**Assigned task:** Pictures in the data should be dropped; transcribe exactly the lines from the one that has "R12: 1.6k (3V3, GND) -> 1.6k (3V3, SIG4)" through the one that has "U2 pin OUT: 3V3 -> GND".

**Available records:**
= = = = = = =

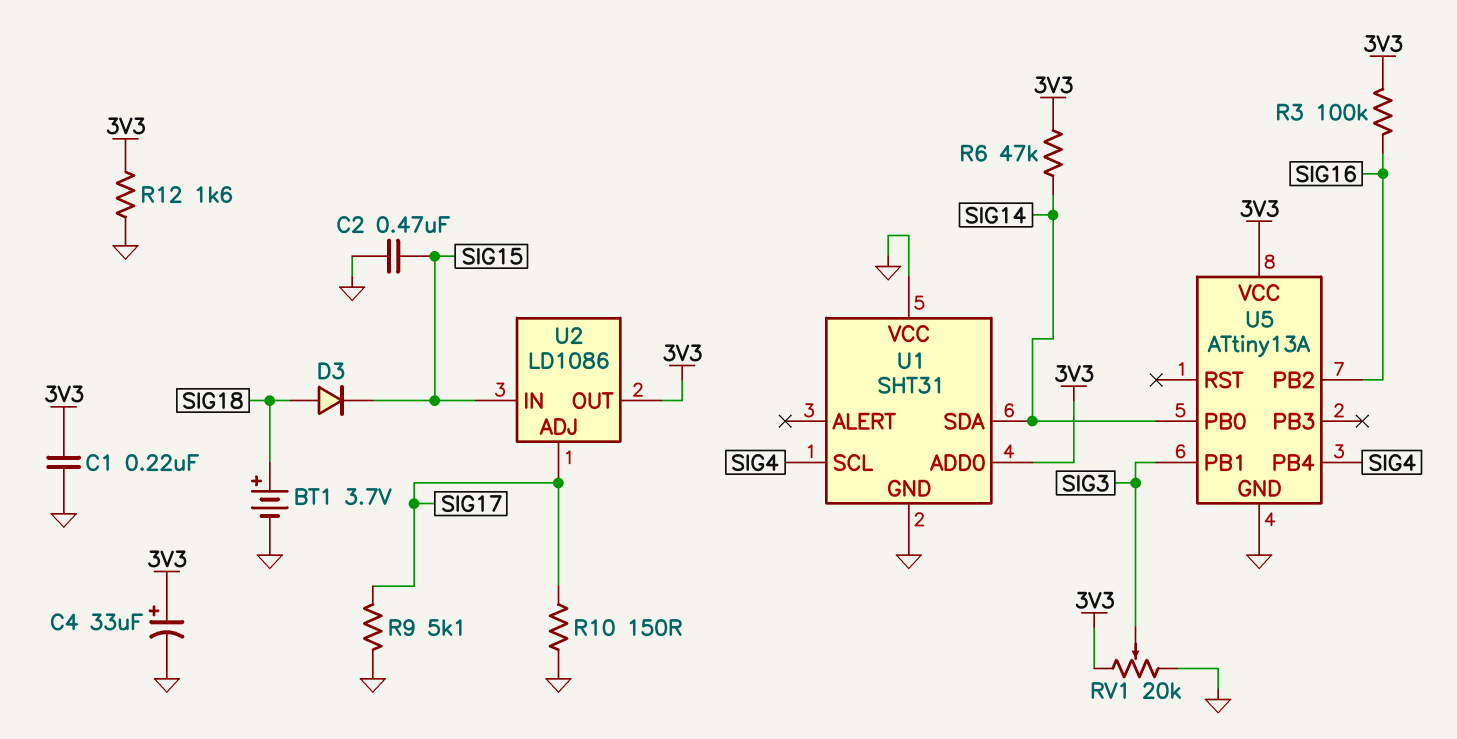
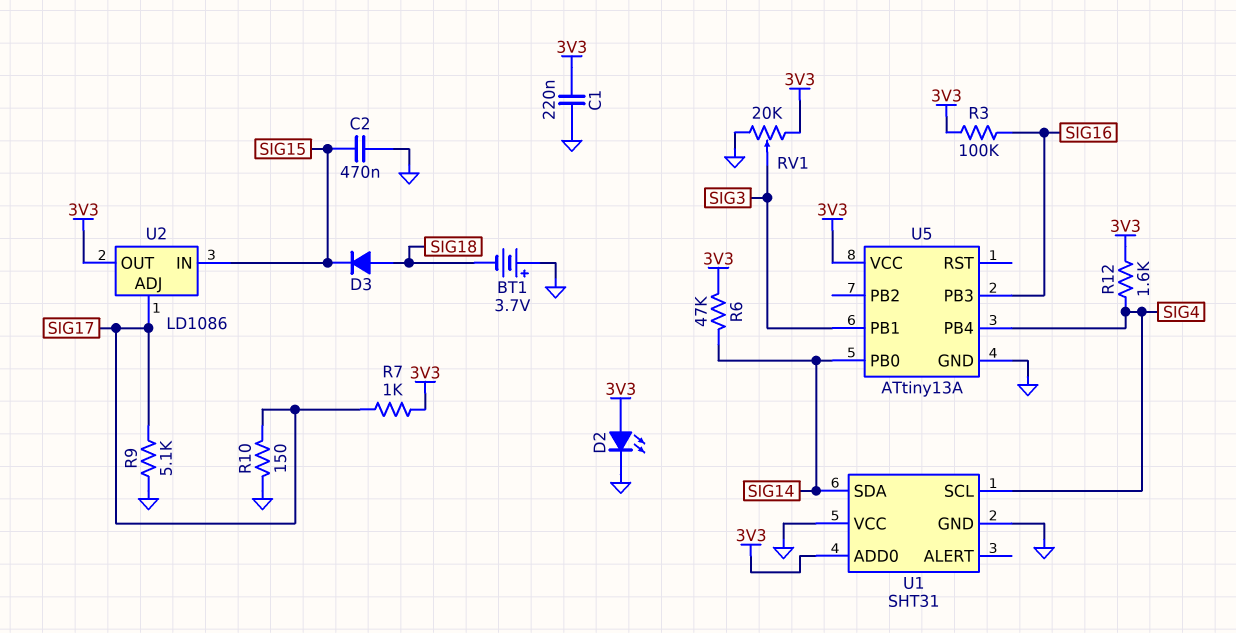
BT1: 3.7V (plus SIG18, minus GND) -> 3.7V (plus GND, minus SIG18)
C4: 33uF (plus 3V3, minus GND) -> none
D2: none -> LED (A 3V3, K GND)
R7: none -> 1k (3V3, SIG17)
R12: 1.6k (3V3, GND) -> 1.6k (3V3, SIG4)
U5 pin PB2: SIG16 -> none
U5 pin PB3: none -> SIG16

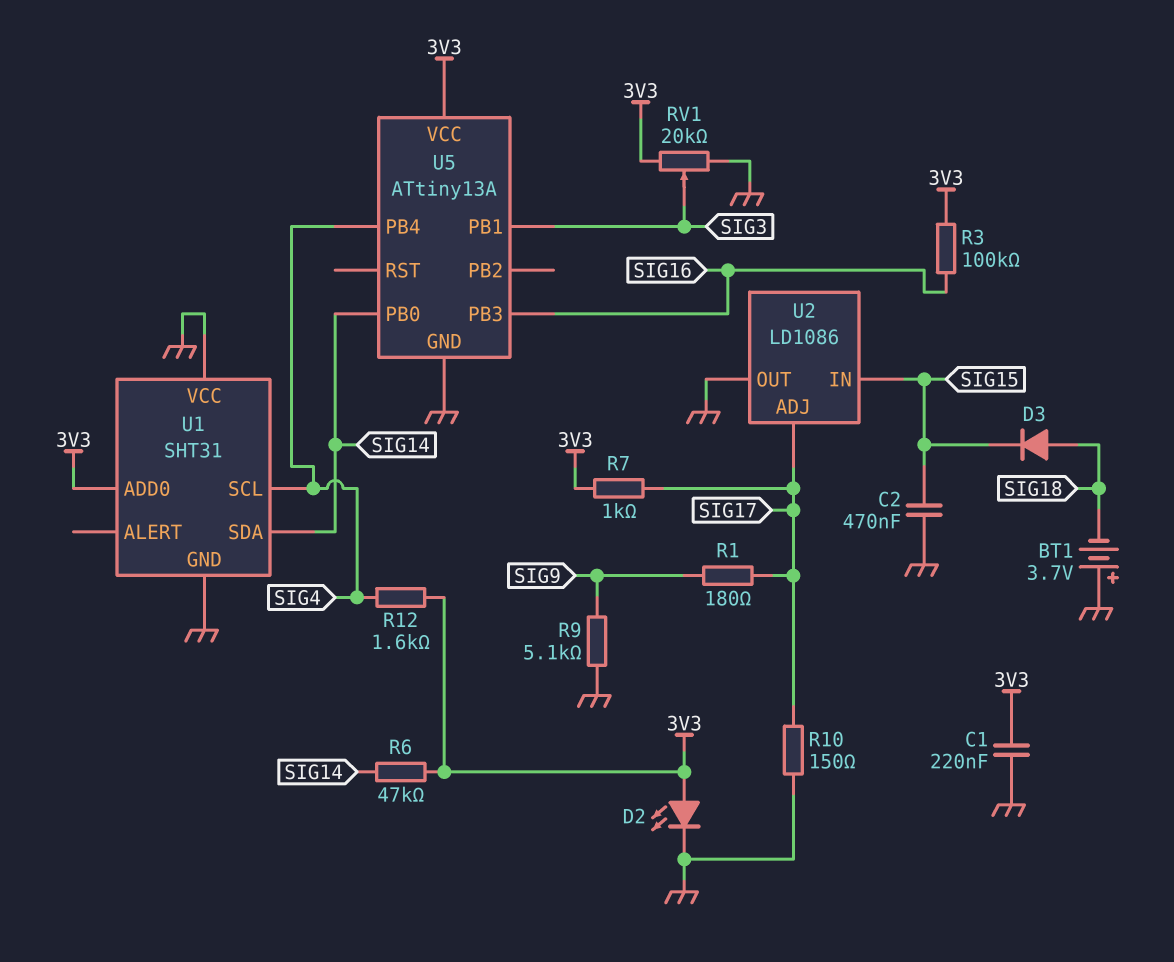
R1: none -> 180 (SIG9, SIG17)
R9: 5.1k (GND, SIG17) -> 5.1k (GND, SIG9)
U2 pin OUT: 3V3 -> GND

= = = = = = =

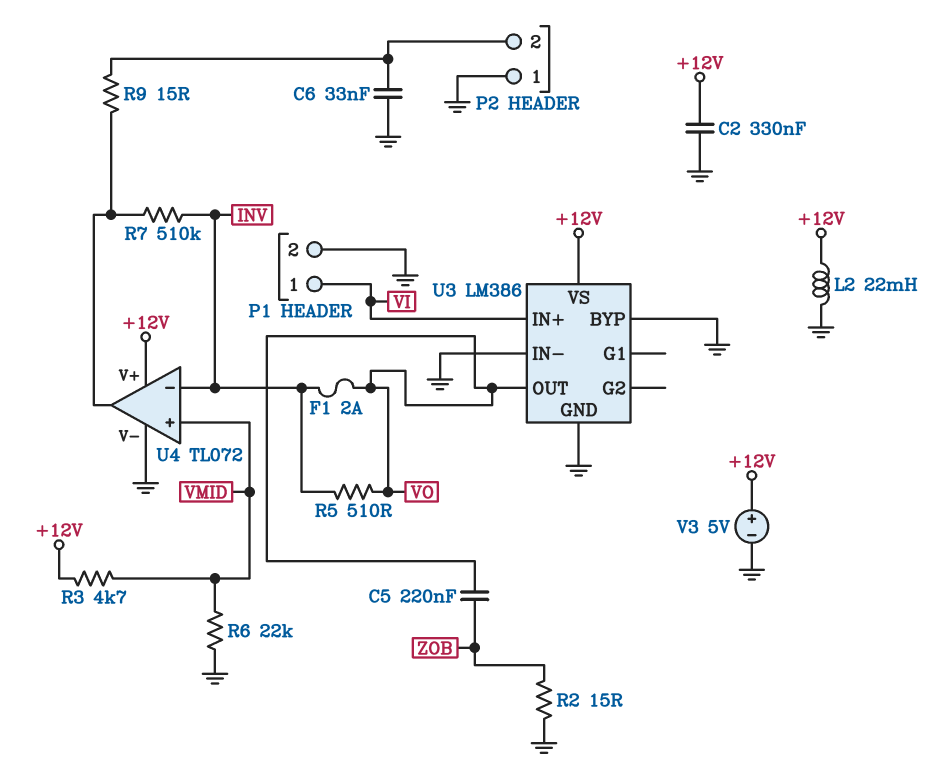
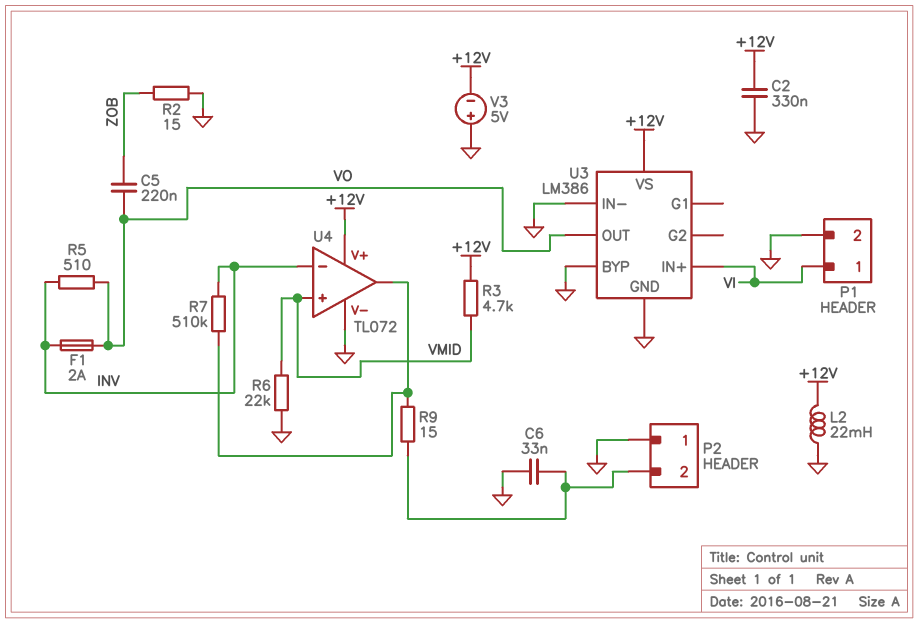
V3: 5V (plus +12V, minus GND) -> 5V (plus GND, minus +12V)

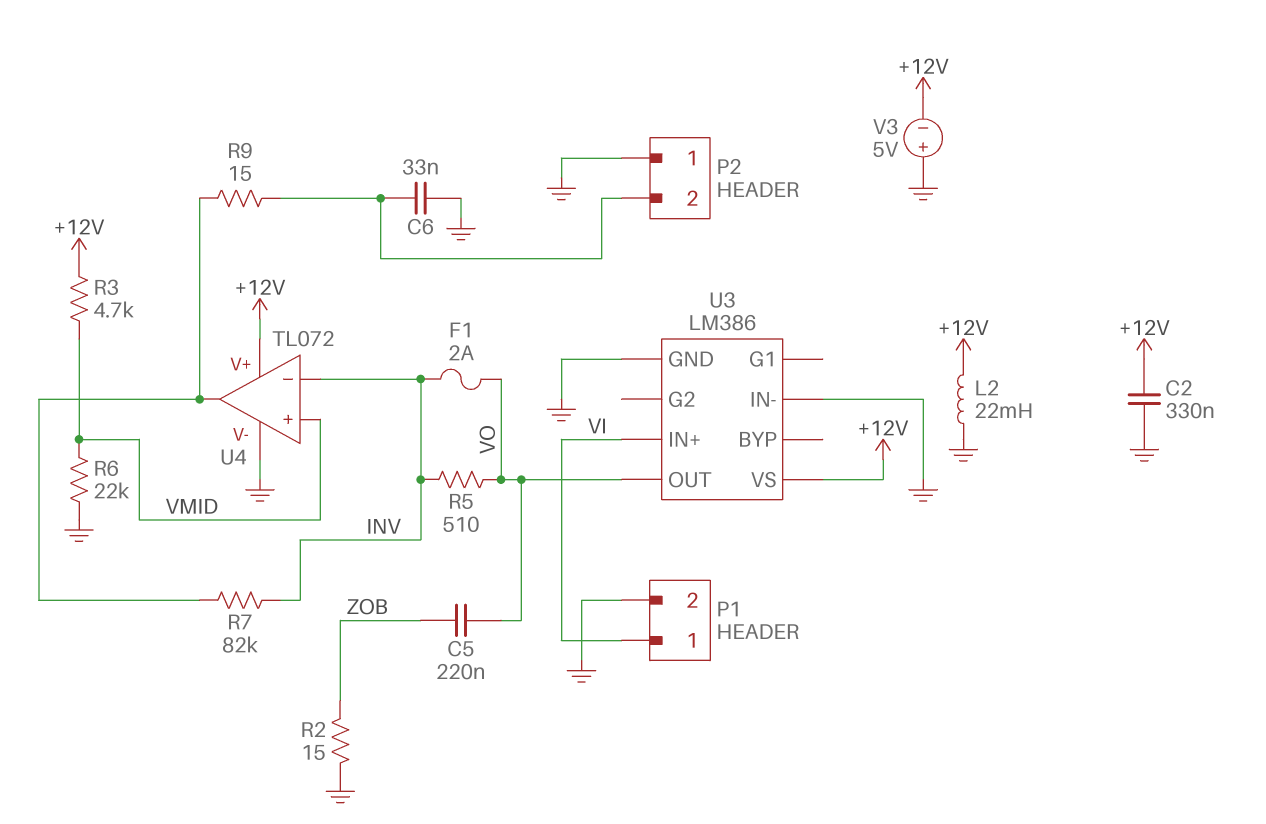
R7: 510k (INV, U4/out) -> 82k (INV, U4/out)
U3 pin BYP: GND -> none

= = = = = = =

**Result of this task:**
R12: 1.6k (3V3, GND) -> 1.6k (3V3, SIG4)
U5 pin PB2: SIG16 -> none
U5 pin PB3: none -> SIG16

R1: none -> 180 (SIG9, SIG17)
R9: 5.1k (GND, SIG17) -> 5.1k (GND, SIG9)
U2 pin OUT: 3V3 -> GND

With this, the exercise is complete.